-- Start of Recorded data --

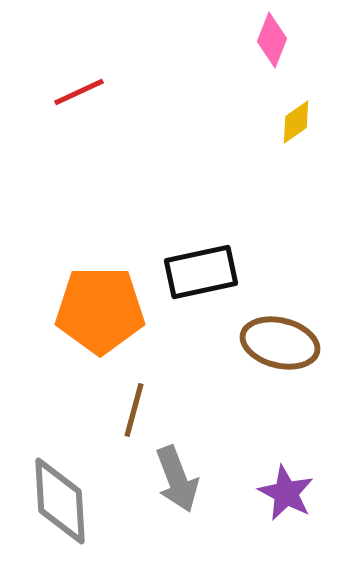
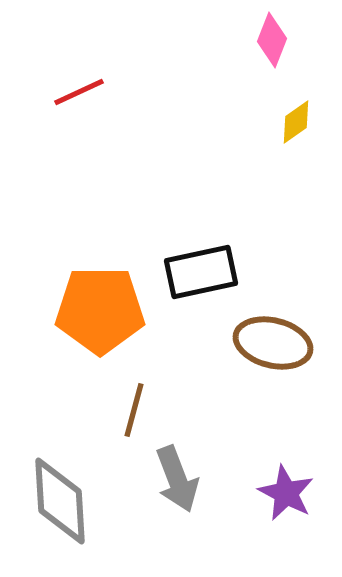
brown ellipse: moved 7 px left
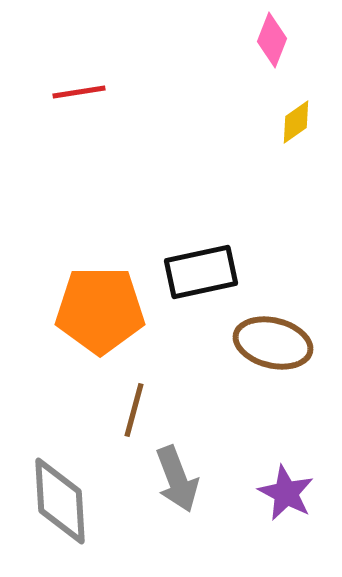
red line: rotated 16 degrees clockwise
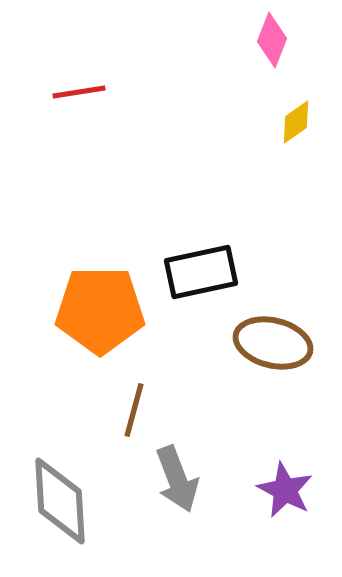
purple star: moved 1 px left, 3 px up
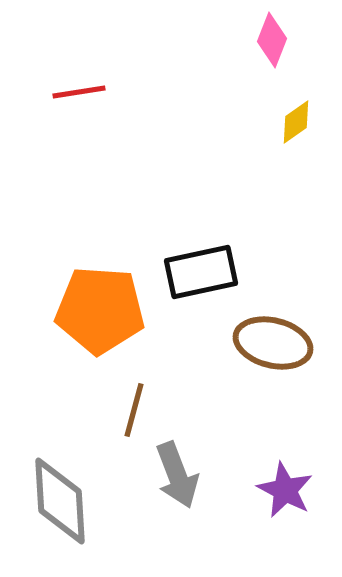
orange pentagon: rotated 4 degrees clockwise
gray arrow: moved 4 px up
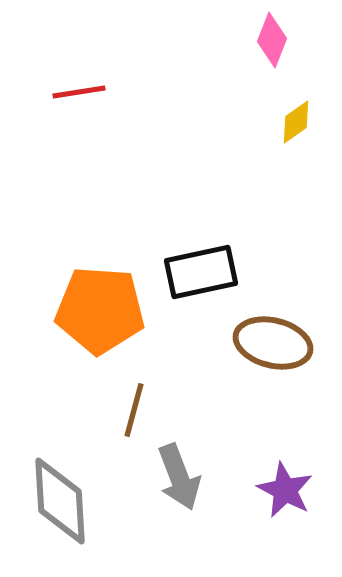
gray arrow: moved 2 px right, 2 px down
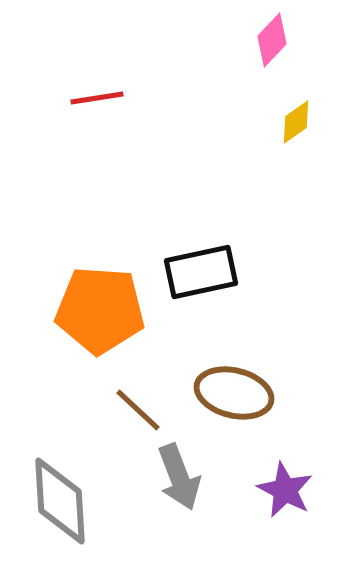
pink diamond: rotated 22 degrees clockwise
red line: moved 18 px right, 6 px down
brown ellipse: moved 39 px left, 50 px down
brown line: moved 4 px right; rotated 62 degrees counterclockwise
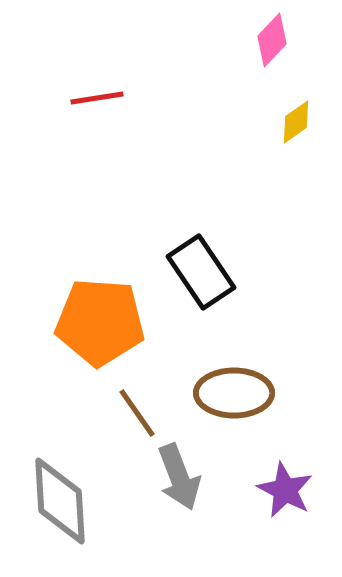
black rectangle: rotated 68 degrees clockwise
orange pentagon: moved 12 px down
brown ellipse: rotated 14 degrees counterclockwise
brown line: moved 1 px left, 3 px down; rotated 12 degrees clockwise
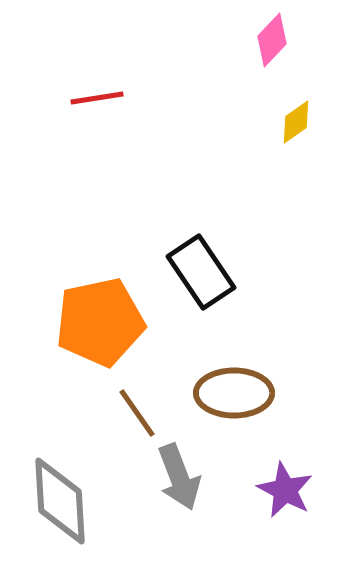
orange pentagon: rotated 16 degrees counterclockwise
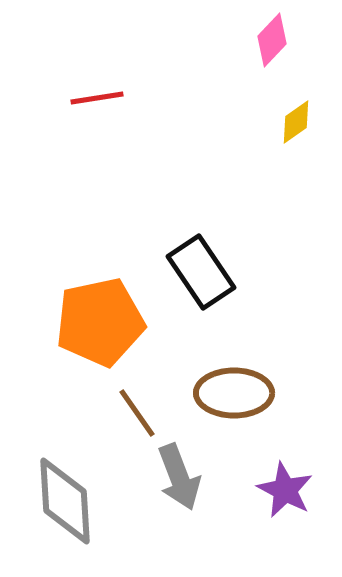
gray diamond: moved 5 px right
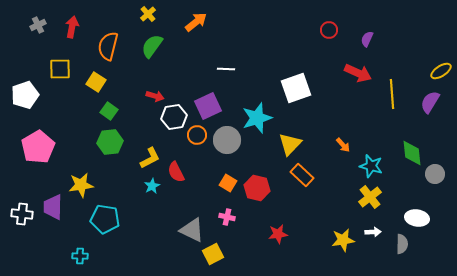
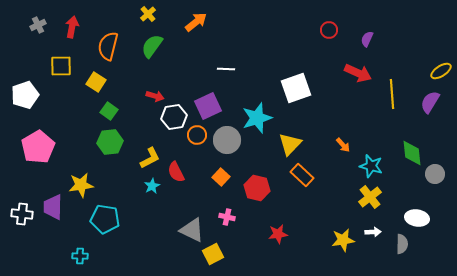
yellow square at (60, 69): moved 1 px right, 3 px up
orange square at (228, 183): moved 7 px left, 6 px up; rotated 12 degrees clockwise
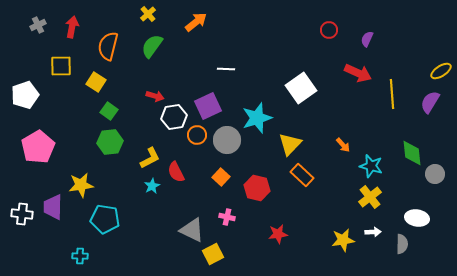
white square at (296, 88): moved 5 px right; rotated 16 degrees counterclockwise
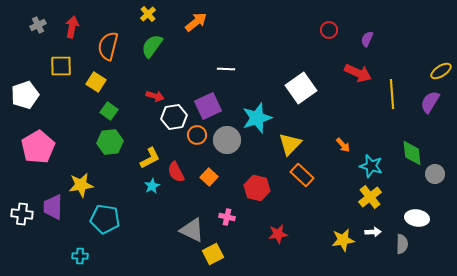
orange square at (221, 177): moved 12 px left
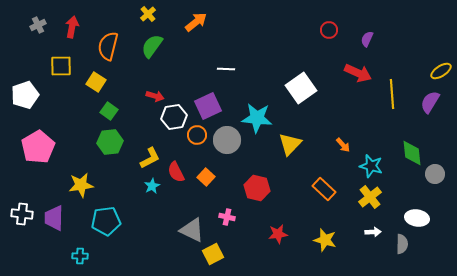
cyan star at (257, 118): rotated 24 degrees clockwise
orange rectangle at (302, 175): moved 22 px right, 14 px down
orange square at (209, 177): moved 3 px left
purple trapezoid at (53, 207): moved 1 px right, 11 px down
cyan pentagon at (105, 219): moved 1 px right, 2 px down; rotated 16 degrees counterclockwise
yellow star at (343, 240): moved 18 px left; rotated 25 degrees clockwise
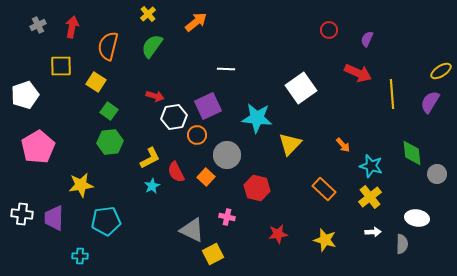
gray circle at (227, 140): moved 15 px down
gray circle at (435, 174): moved 2 px right
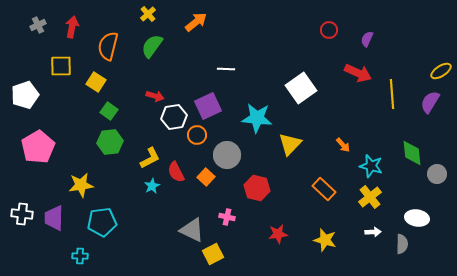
cyan pentagon at (106, 221): moved 4 px left, 1 px down
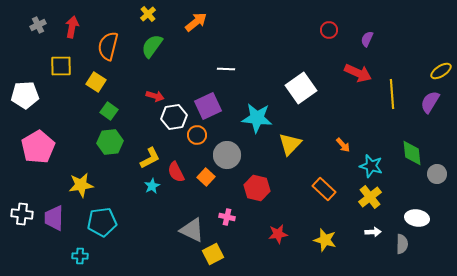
white pentagon at (25, 95): rotated 16 degrees clockwise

-- End of Recorded data --

Problem statement:
Copy the rows above word for word, starting at the line that contains "cyan pentagon at (106, 221): moved" and continuing through the last row. Leave the pictures out of your copy.

Complete answer:
cyan pentagon at (106, 221): moved 4 px left, 1 px down
white pentagon at (25, 95): rotated 16 degrees clockwise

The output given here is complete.